--- DATA EXTRACT ---

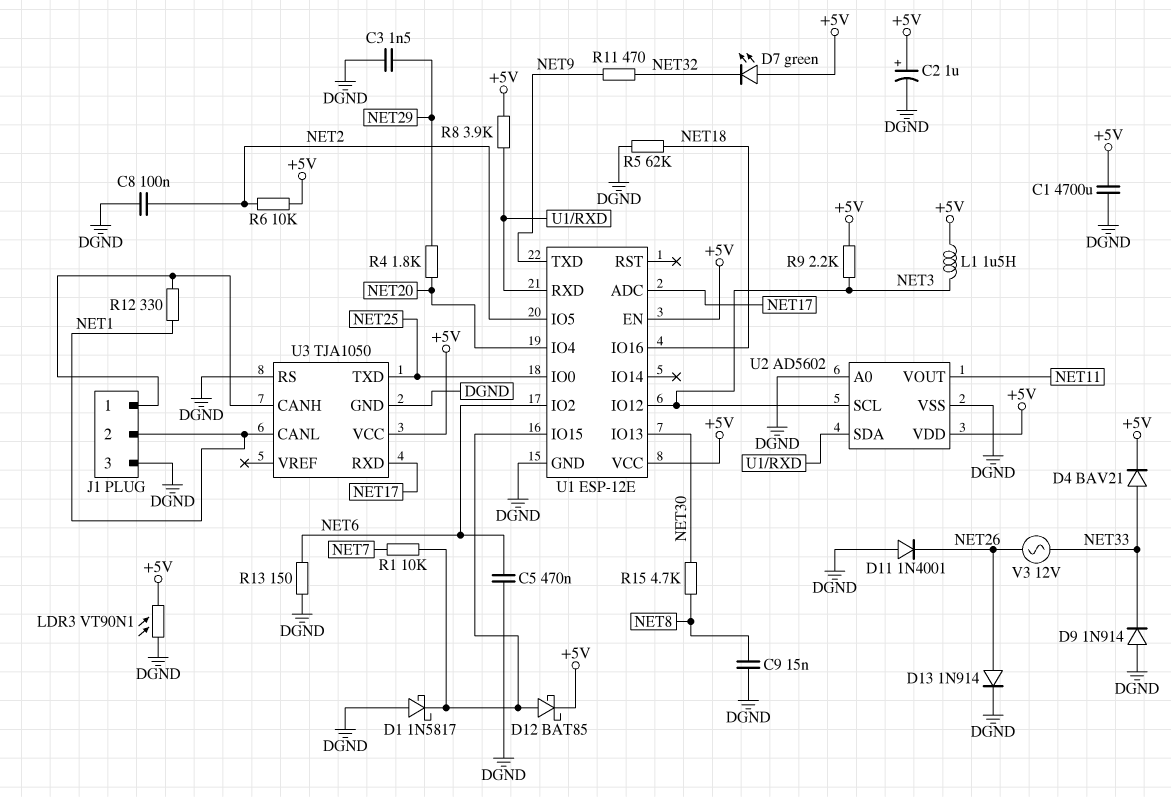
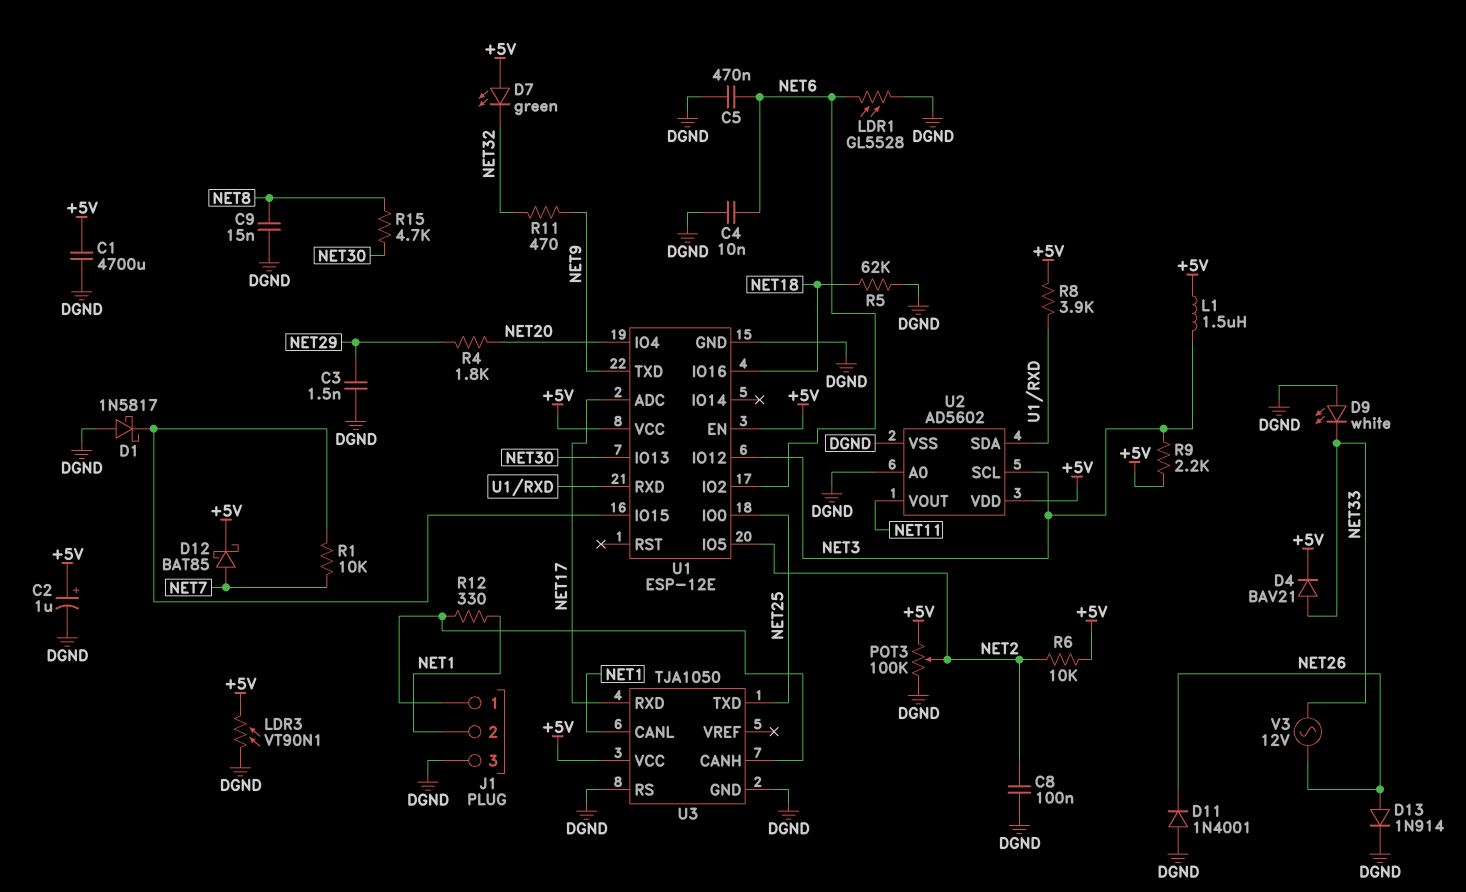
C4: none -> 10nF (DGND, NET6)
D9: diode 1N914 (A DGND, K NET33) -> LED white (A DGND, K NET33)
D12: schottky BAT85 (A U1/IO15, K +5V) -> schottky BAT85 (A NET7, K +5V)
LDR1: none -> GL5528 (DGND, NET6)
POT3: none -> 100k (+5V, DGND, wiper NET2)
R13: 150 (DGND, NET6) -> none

...

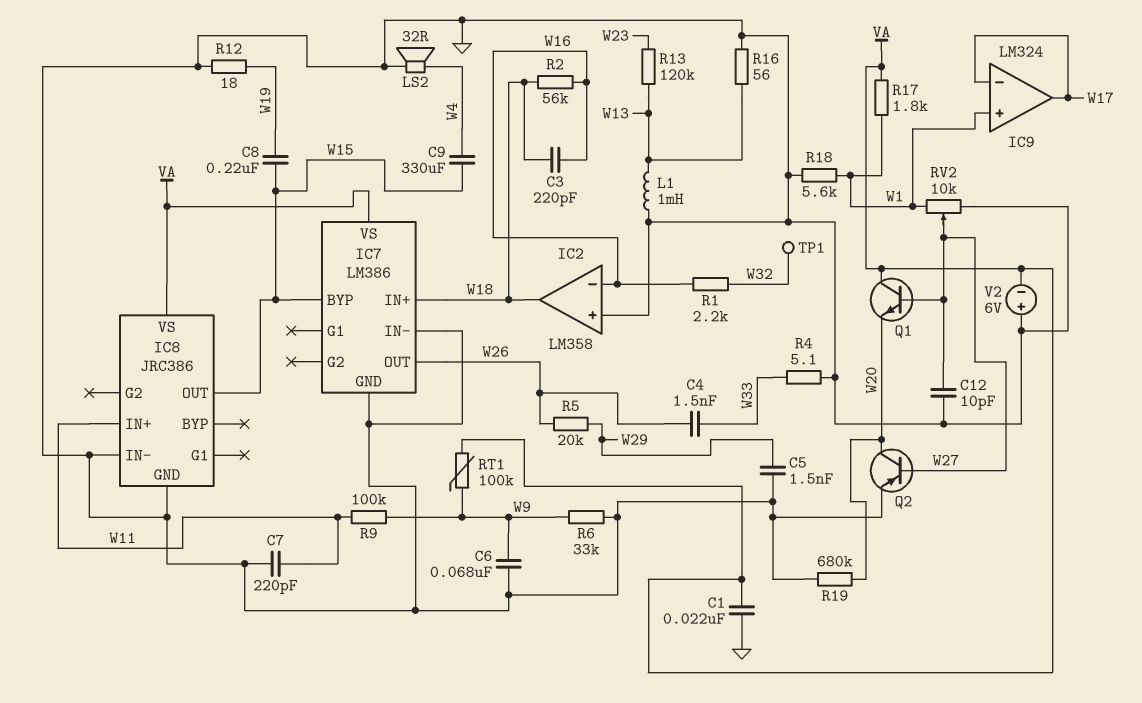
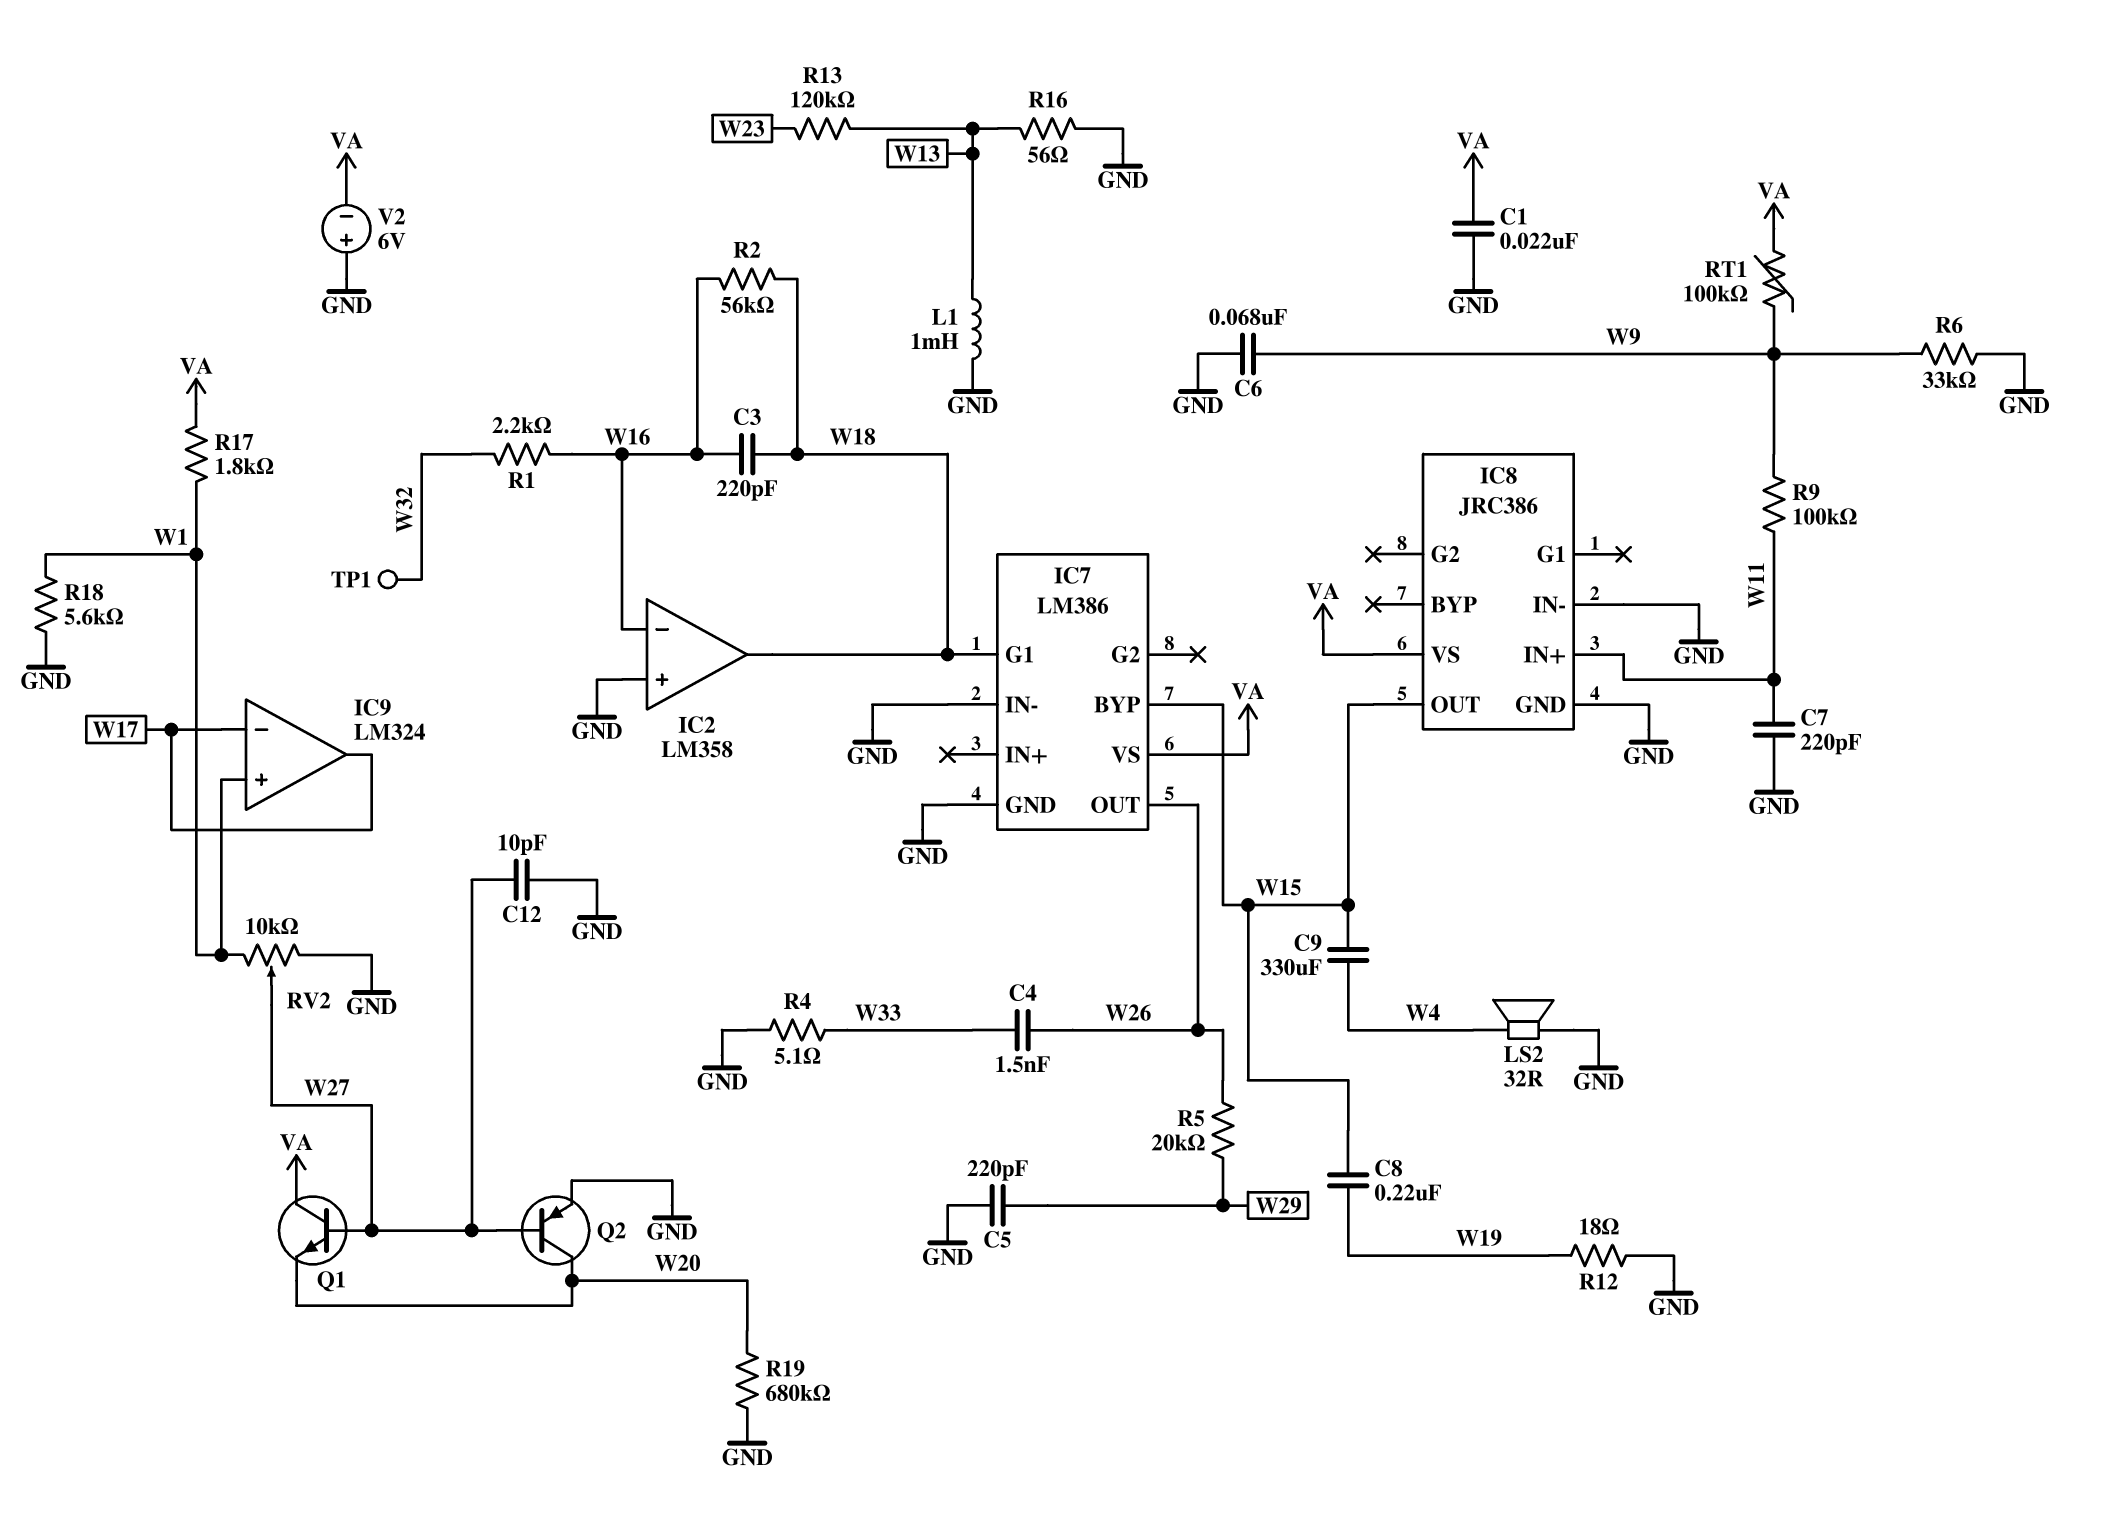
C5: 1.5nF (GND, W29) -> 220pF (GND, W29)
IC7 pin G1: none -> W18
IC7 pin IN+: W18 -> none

* * *

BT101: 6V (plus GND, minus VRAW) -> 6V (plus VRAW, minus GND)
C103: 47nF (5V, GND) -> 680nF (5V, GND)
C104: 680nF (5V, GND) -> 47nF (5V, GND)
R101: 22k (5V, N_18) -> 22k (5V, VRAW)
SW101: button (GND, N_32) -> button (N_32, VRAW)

--- YOUR INSTRUCTIONS ---
Find "POT3: none -> 100k (+5V, DGND, wiper NET2)" in the entries above and copy that whole line exactly, then each line after it through the line that contains "R13: 150 (DGND, NET6) -> none".

--- WORKED SOLUTION ---
POT3: none -> 100k (+5V, DGND, wiper NET2)
R13: 150 (DGND, NET6) -> none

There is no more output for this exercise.